::: EXTRACTED RECORDS
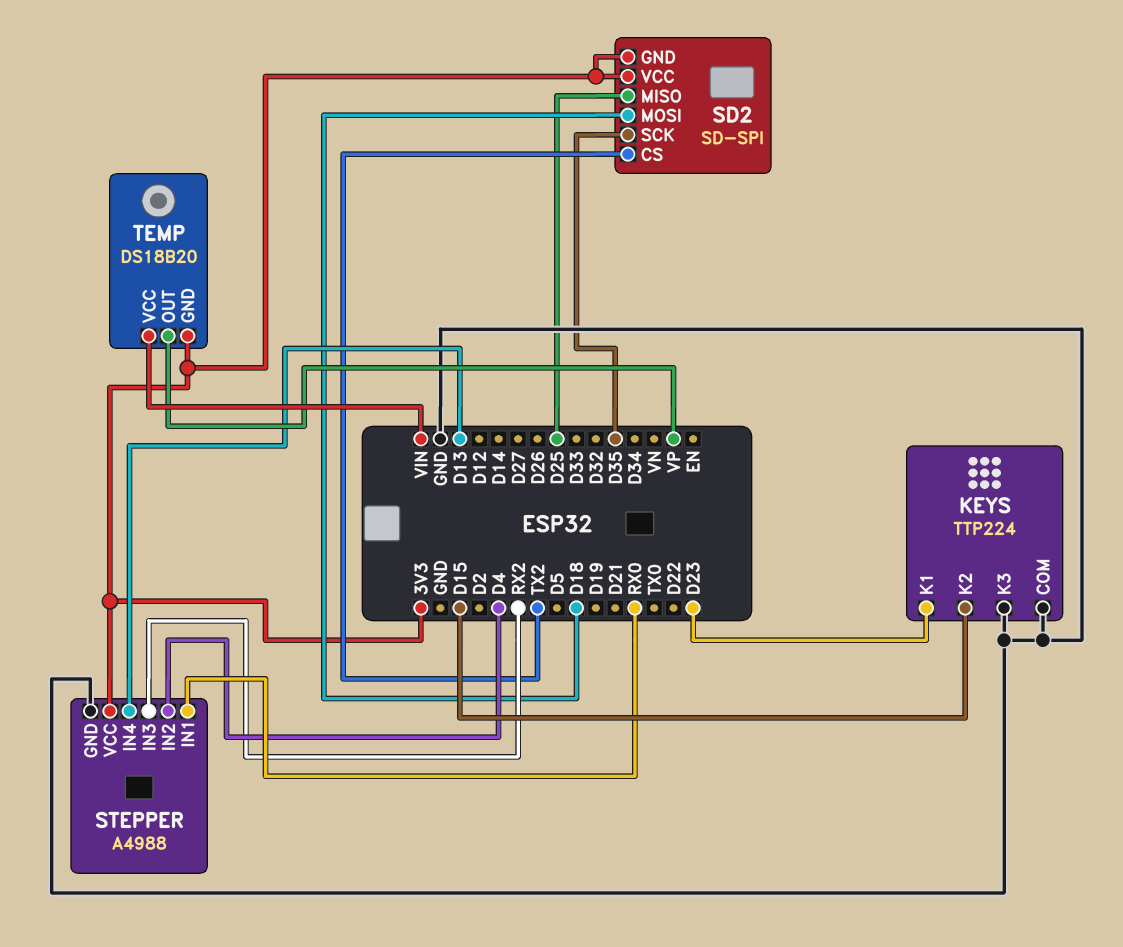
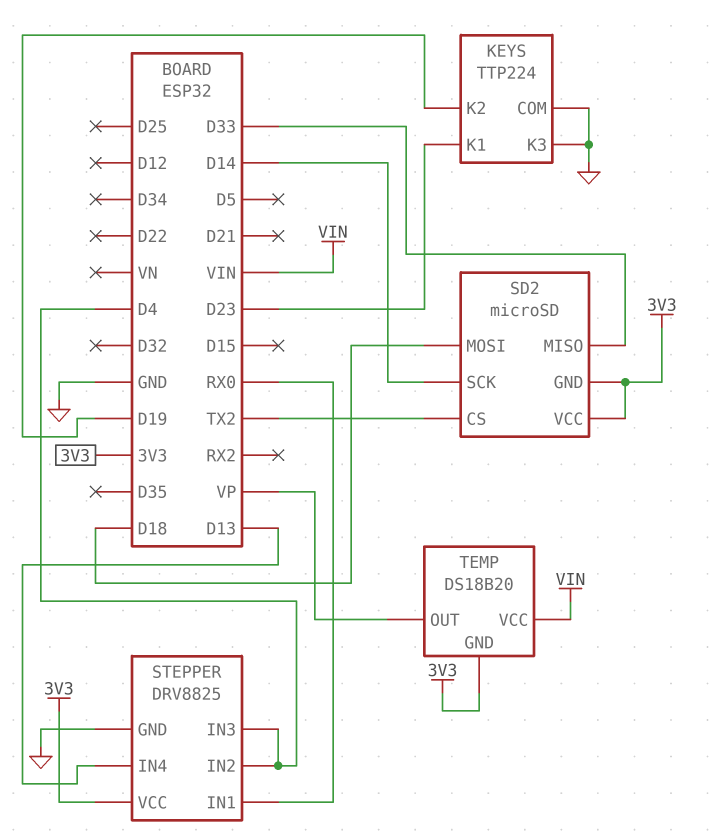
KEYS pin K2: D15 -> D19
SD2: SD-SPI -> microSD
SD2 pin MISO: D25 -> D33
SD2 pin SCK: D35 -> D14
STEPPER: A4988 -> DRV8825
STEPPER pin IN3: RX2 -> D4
::::::
[YOUR OBJECTIVE]:
In the entries above, find the line with "SD2 pin SCK: D35 -> D14", then retype it and every line after it exactly.

[OUTPUT OF THE TASK]:
SD2 pin SCK: D35 -> D14
STEPPER: A4988 -> DRV8825
STEPPER pin IN3: RX2 -> D4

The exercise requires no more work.